Object displacement listings:
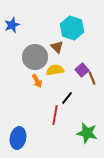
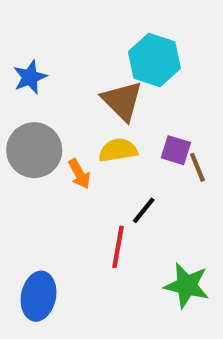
blue star: (12, 25) -> (30, 77), moved
brown triangle: (57, 47) -> (122, 101), size x1.5
gray circle: (35, 57) -> (34, 150), moved
purple square: (82, 70) -> (176, 150), turned -32

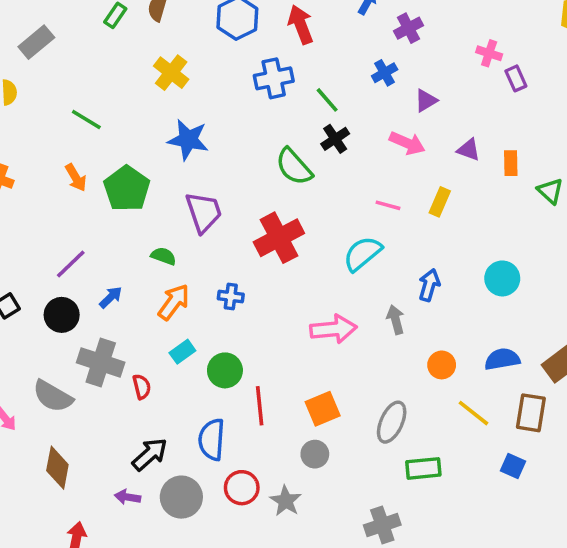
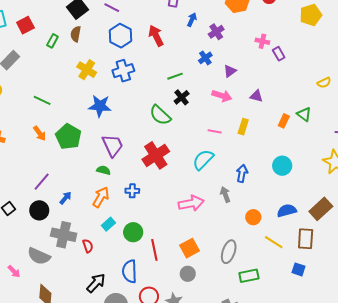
blue cross: (274, 78) -> (123, 71), moved
green line: (327, 100) -> (175, 76), turned -63
orange rectangle: (511, 163) -> (284, 121), moved, turned 32
green semicircle: (164, 256) -> (104, 170), moved

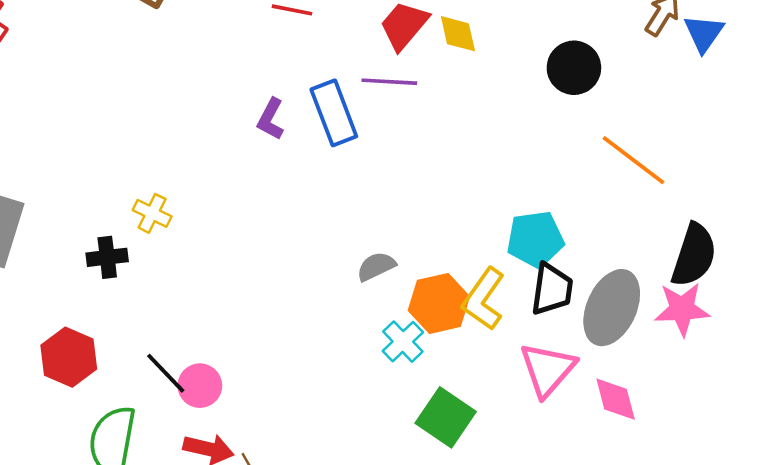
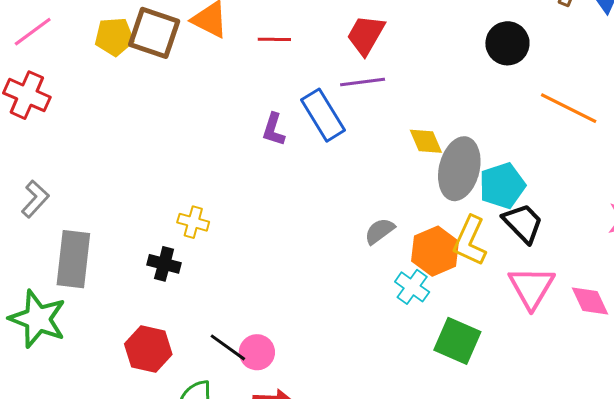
yellow diamond: (458, 34) -> (426, 141), moved
black cross: (107, 257) -> (164, 264), turned 32
black trapezoid: (552, 289) -> (523, 223), turned -42
gray ellipse: (612, 308) -> (459, 169), moved

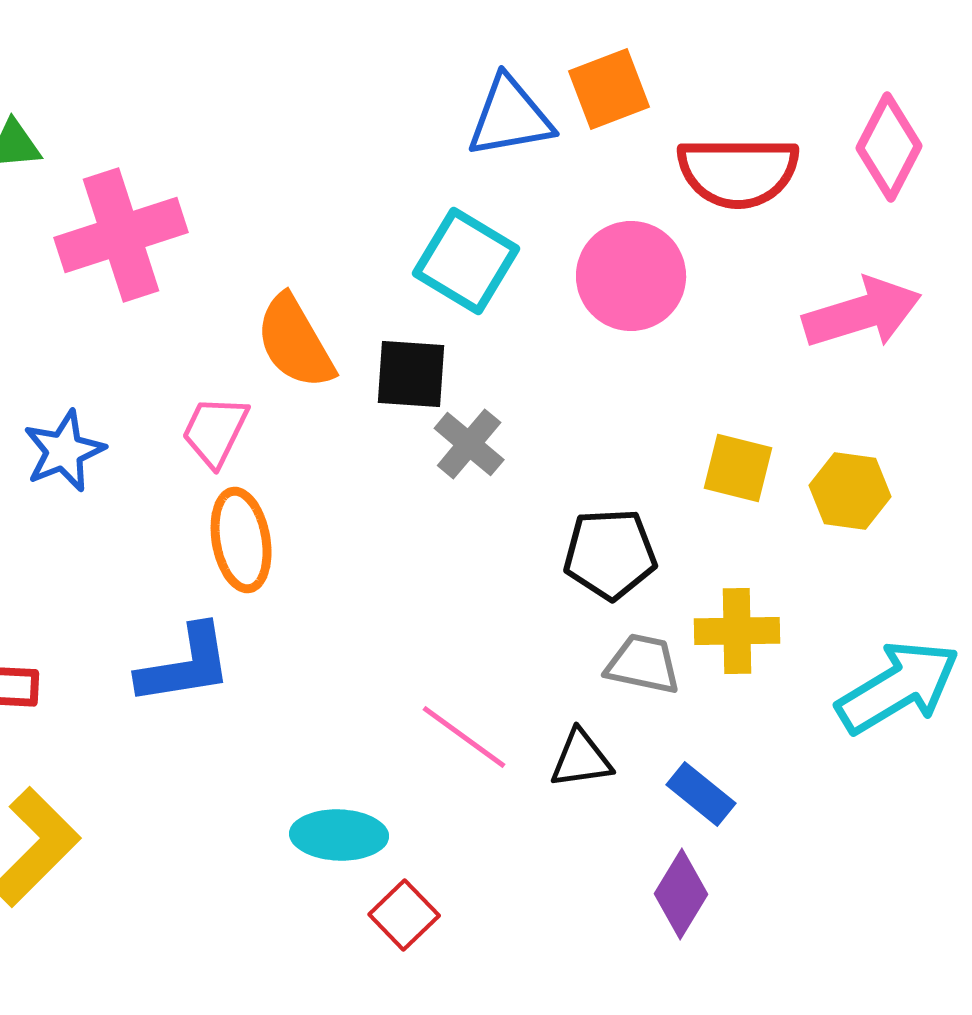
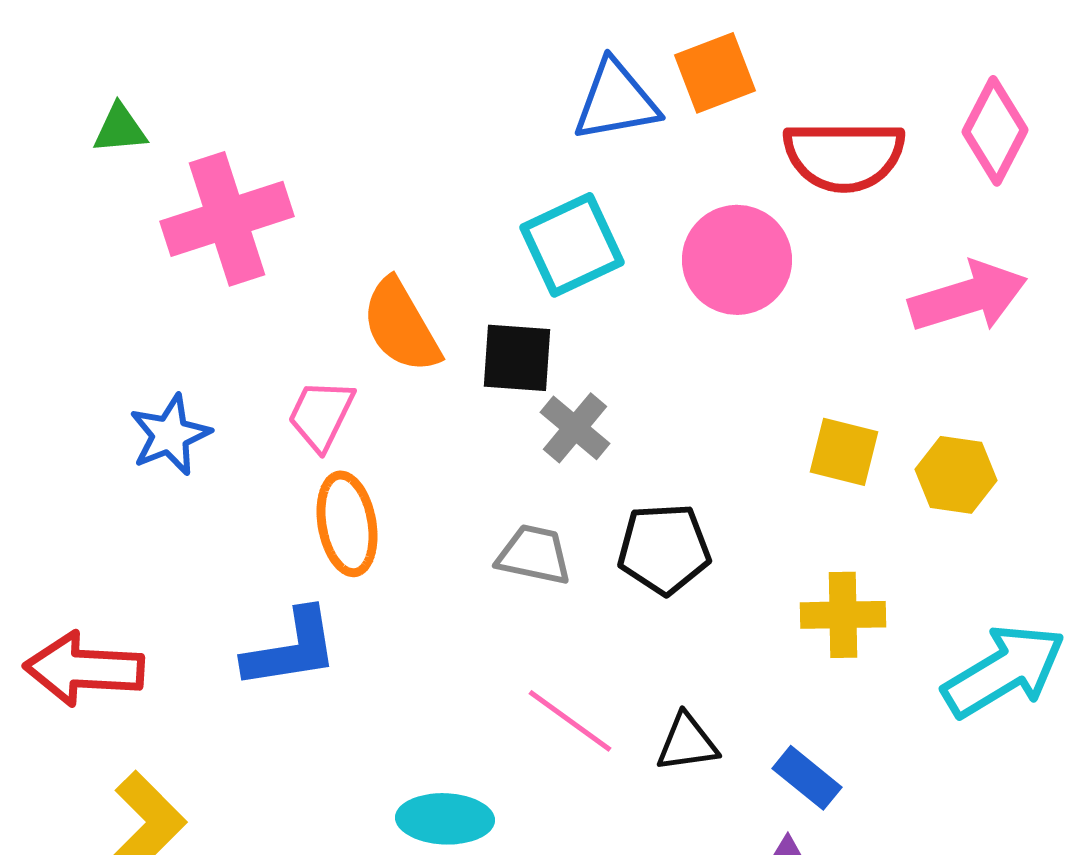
cyan square: (466, 261) -> (572, 245), turned 34
black pentagon: (610, 554) -> (664, 549), moved
gray trapezoid: (643, 664) -> (534, 555), moved

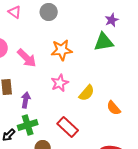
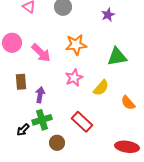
purple star: (112, 20) -> (108, 15), moved
green triangle: (104, 42) -> (117, 57), moved

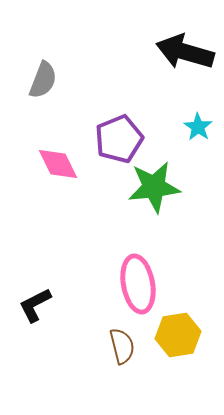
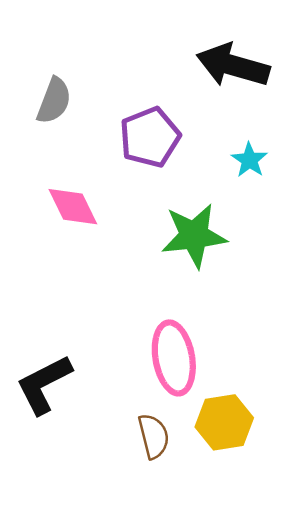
purple pentagon: (119, 139) -> (150, 137), moved
black L-shape: (35, 305) -> (44, 384), size x1.4

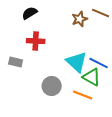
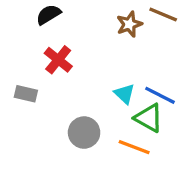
red cross: (36, 41) -> (58, 60), turned 36
cyan triangle: (77, 62) -> (124, 94), size x0.6

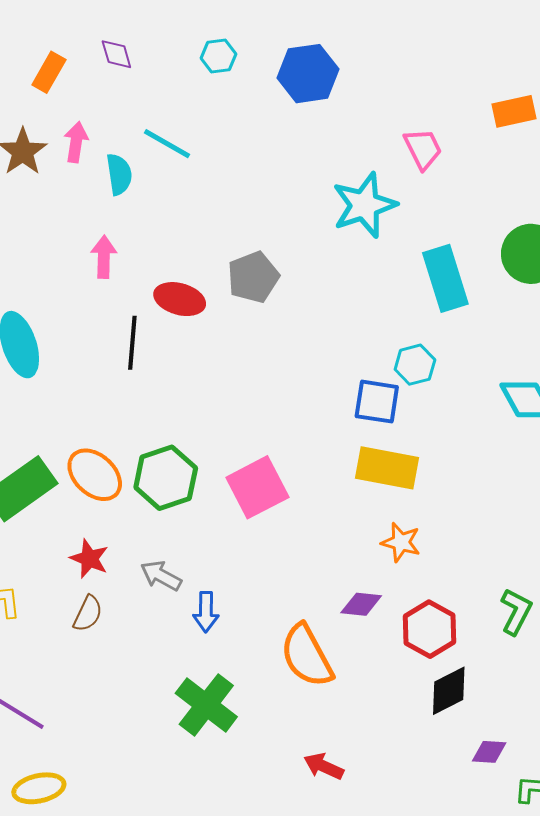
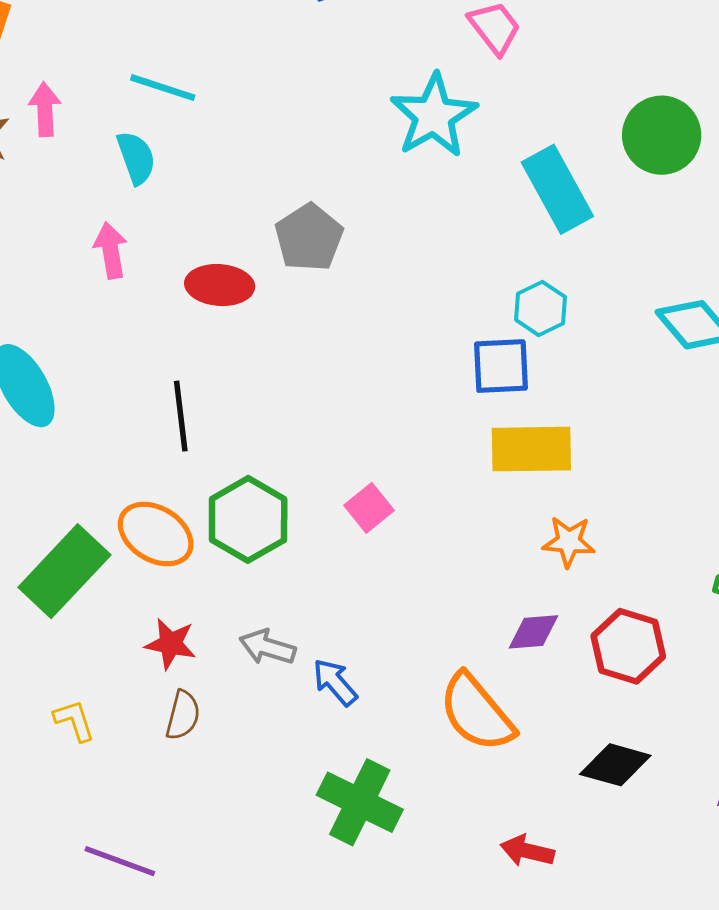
cyan semicircle: (119, 174) -> (136, 158), moved
black line: (132, 343) -> (181, 416), moved
pink square: (257, 487) -> (369, 508), size x0.6
blue arrow: (206, 612) -> (335, 682), turned 150
black diamond: (449, 691) -> (615, 765), moved, turned 54

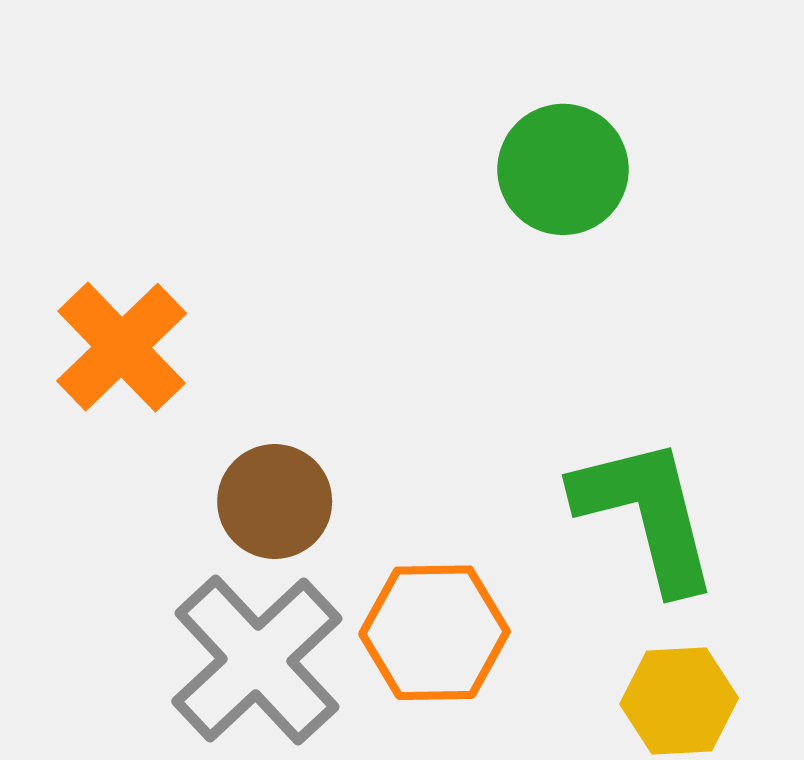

- _YOUR TASK_:
Above are the entries; copy every line among them that contains the word "gray".

- _EXERCISE ANSWER_:
gray circle: (35, 57) -> (34, 150), moved
gray ellipse: (612, 308) -> (459, 169), moved
gray trapezoid: (643, 664) -> (534, 555), moved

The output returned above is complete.